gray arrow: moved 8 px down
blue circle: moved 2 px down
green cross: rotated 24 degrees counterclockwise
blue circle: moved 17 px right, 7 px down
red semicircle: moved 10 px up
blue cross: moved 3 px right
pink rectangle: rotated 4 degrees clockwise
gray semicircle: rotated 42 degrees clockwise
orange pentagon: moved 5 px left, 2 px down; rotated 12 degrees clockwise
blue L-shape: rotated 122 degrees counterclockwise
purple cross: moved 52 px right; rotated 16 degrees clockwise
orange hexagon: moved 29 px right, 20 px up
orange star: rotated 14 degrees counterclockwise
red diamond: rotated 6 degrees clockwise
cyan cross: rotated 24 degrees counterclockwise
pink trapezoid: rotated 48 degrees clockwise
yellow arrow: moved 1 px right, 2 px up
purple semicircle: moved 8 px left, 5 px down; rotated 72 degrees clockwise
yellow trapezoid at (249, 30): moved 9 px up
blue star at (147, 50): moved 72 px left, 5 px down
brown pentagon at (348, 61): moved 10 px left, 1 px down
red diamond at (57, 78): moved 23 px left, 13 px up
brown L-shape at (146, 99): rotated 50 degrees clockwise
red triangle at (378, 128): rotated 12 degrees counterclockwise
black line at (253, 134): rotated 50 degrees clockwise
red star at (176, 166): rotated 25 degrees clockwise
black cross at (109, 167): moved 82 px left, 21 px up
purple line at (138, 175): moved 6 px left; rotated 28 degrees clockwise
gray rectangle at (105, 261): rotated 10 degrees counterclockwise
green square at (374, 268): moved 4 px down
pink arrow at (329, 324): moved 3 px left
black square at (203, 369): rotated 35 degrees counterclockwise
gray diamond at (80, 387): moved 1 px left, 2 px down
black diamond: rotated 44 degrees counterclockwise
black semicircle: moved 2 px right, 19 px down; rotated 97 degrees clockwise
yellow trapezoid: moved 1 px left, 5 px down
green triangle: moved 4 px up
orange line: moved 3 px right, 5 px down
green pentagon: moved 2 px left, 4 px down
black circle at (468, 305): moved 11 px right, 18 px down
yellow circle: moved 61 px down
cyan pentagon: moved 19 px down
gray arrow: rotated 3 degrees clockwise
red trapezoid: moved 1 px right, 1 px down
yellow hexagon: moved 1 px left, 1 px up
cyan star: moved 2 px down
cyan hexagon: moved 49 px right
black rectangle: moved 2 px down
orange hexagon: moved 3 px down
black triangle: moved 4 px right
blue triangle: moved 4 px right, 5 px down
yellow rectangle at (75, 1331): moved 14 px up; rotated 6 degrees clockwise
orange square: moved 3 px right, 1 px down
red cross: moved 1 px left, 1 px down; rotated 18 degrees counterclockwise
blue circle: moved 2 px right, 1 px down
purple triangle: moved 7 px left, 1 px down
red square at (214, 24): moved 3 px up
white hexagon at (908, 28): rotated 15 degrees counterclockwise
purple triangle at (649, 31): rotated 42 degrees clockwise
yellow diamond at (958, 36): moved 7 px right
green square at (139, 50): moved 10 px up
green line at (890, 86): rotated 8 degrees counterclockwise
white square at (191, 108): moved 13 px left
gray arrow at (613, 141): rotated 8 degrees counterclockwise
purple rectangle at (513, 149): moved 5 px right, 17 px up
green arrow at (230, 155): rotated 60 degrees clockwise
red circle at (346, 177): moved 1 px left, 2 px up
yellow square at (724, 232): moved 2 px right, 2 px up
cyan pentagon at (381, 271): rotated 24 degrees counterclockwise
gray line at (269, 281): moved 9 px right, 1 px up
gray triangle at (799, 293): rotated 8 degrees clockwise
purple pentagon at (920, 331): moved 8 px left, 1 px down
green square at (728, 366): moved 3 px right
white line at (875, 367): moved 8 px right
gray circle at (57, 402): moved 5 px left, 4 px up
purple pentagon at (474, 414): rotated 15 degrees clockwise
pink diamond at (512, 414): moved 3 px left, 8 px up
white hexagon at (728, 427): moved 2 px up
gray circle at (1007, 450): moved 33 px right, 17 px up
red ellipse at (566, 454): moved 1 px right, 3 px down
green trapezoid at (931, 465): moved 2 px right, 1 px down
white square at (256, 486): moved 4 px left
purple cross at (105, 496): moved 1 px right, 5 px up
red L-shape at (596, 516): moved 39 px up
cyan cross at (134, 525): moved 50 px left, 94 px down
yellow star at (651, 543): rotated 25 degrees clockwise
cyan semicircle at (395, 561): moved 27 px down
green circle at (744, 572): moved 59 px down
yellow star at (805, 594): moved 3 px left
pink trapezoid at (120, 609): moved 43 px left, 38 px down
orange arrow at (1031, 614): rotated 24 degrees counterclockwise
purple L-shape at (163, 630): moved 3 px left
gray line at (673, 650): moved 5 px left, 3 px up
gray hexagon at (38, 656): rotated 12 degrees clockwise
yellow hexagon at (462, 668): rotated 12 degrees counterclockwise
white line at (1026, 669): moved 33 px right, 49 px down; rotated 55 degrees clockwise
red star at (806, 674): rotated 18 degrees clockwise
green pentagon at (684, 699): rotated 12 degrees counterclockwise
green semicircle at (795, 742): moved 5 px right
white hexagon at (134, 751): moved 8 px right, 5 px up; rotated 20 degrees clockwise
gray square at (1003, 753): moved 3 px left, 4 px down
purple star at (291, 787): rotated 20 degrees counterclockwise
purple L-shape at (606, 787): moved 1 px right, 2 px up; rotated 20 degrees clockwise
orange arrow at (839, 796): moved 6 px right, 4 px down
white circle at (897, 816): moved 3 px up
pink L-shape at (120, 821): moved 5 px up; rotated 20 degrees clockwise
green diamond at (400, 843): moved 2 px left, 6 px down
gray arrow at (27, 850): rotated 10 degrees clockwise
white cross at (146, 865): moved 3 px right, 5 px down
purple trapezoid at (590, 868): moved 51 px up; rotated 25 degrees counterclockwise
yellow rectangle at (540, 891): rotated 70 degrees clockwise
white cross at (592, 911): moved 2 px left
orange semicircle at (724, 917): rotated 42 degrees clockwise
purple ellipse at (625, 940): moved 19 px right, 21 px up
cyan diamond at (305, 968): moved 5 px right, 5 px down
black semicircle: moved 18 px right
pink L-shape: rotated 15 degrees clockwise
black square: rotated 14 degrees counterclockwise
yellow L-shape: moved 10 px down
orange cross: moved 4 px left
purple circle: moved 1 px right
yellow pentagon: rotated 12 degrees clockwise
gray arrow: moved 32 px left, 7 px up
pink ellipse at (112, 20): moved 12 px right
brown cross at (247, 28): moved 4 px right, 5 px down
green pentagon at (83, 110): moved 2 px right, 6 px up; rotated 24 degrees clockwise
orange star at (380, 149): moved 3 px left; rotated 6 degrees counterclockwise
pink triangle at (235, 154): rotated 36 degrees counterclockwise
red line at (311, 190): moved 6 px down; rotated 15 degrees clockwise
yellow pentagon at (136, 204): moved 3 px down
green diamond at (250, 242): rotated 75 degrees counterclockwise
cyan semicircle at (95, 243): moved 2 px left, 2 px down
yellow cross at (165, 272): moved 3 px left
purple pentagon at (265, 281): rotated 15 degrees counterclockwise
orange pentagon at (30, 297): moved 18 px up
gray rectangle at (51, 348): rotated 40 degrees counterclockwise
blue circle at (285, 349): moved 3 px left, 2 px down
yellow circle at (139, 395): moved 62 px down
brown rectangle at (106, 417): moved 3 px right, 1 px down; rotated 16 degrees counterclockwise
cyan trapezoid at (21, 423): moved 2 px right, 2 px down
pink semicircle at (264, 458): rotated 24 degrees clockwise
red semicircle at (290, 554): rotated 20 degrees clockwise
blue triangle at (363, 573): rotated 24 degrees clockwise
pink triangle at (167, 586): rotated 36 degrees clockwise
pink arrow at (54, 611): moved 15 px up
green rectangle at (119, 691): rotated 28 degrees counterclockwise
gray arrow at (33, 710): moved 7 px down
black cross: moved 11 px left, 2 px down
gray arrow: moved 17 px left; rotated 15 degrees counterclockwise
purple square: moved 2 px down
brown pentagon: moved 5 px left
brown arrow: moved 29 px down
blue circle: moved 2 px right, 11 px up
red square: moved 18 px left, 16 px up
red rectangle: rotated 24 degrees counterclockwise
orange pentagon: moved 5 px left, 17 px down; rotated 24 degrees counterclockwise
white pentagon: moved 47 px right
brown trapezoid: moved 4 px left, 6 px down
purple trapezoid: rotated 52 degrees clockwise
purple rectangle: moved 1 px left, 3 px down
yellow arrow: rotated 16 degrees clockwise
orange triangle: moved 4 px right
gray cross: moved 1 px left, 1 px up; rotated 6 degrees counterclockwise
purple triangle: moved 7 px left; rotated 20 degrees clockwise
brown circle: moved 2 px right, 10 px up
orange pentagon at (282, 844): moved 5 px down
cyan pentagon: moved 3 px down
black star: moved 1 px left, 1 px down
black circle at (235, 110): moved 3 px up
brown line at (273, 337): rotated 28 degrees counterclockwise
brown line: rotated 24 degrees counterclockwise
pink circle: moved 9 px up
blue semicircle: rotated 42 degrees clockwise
════════
(Prompt): Beginning with the line above that contains "red circle at", copy each line exactly up to and including the line that contains "red L-shape at (596, 516): moved 39 px up", and go no further.

(Your response):
red circle at (346, 177): moved 1 px left, 2 px up
yellow square at (724, 232): moved 2 px right, 2 px up
cyan pentagon at (381, 271): rotated 24 degrees counterclockwise
gray line at (269, 281): moved 9 px right, 1 px up
gray triangle at (799, 293): rotated 8 degrees clockwise
purple pentagon at (920, 331): moved 8 px left, 1 px down
green square at (728, 366): moved 3 px right
white line at (875, 367): moved 8 px right
gray circle at (57, 402): moved 5 px left, 4 px up
purple pentagon at (474, 414): rotated 15 degrees clockwise
pink diamond at (512, 414): moved 3 px left, 8 px up
white hexagon at (728, 427): moved 2 px up
gray circle at (1007, 450): moved 33 px right, 17 px up
red ellipse at (566, 454): moved 1 px right, 3 px down
green trapezoid at (931, 465): moved 2 px right, 1 px down
white square at (256, 486): moved 4 px left
purple cross at (105, 496): moved 1 px right, 5 px up
red L-shape at (596, 516): moved 39 px up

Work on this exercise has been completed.